> **Work required**: Search the entries for the word "VBAT". Copy every line that holds it.

> **Material for the task**:
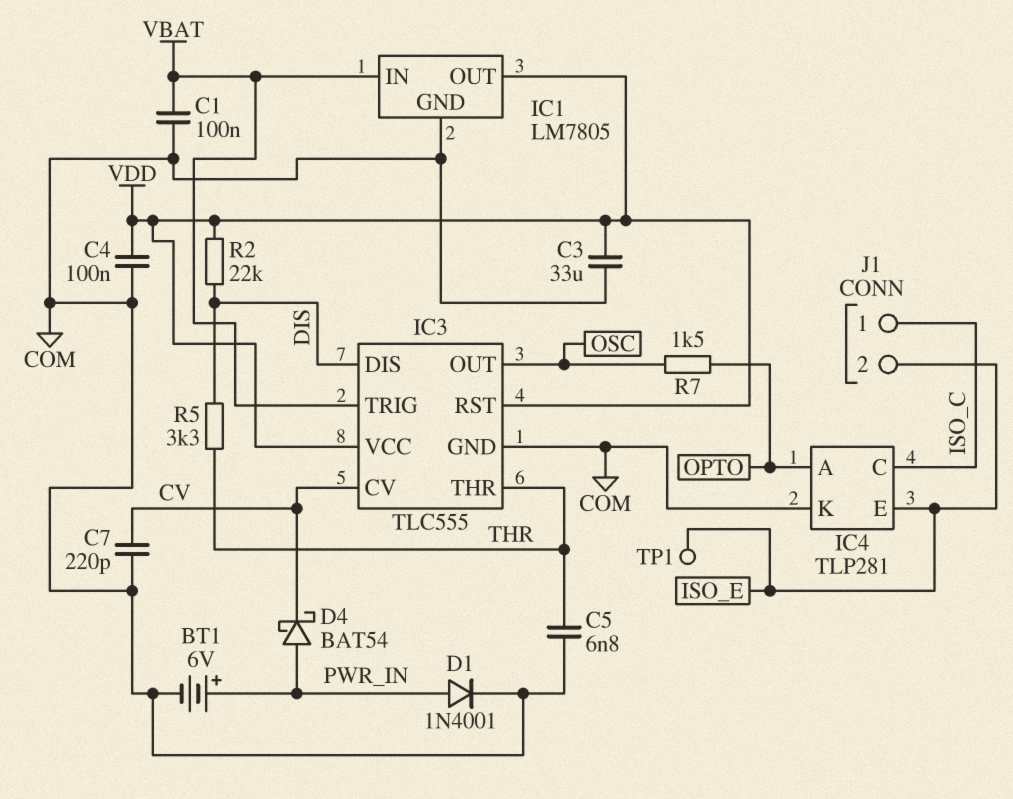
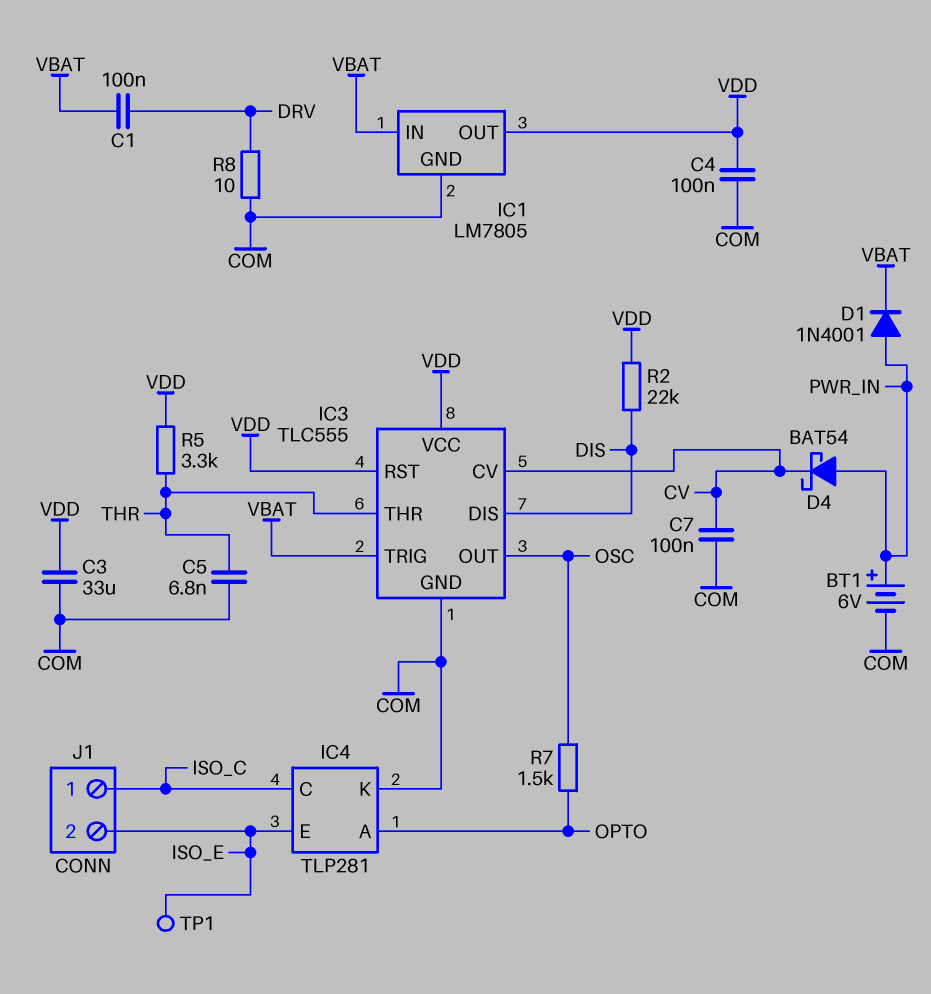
C1: 100nF (COM, VBAT) -> 100nF (DRV, VBAT)
C7: 220pF (COM, CV) -> 100nF (COM, CV)
D1: diode 1N4001 (A PWR_IN, K COM) -> diode 1N4001 (A PWR_IN, K VBAT)
R5: 3.3k (DIS, THR) -> 3.3k (THR, VDD)
R8: none -> 10 (COM, DRV)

> **Task response**:
C1: 100nF (COM, VBAT) -> 100nF (DRV, VBAT)
D1: diode 1N4001 (A PWR_IN, K COM) -> diode 1N4001 (A PWR_IN, K VBAT)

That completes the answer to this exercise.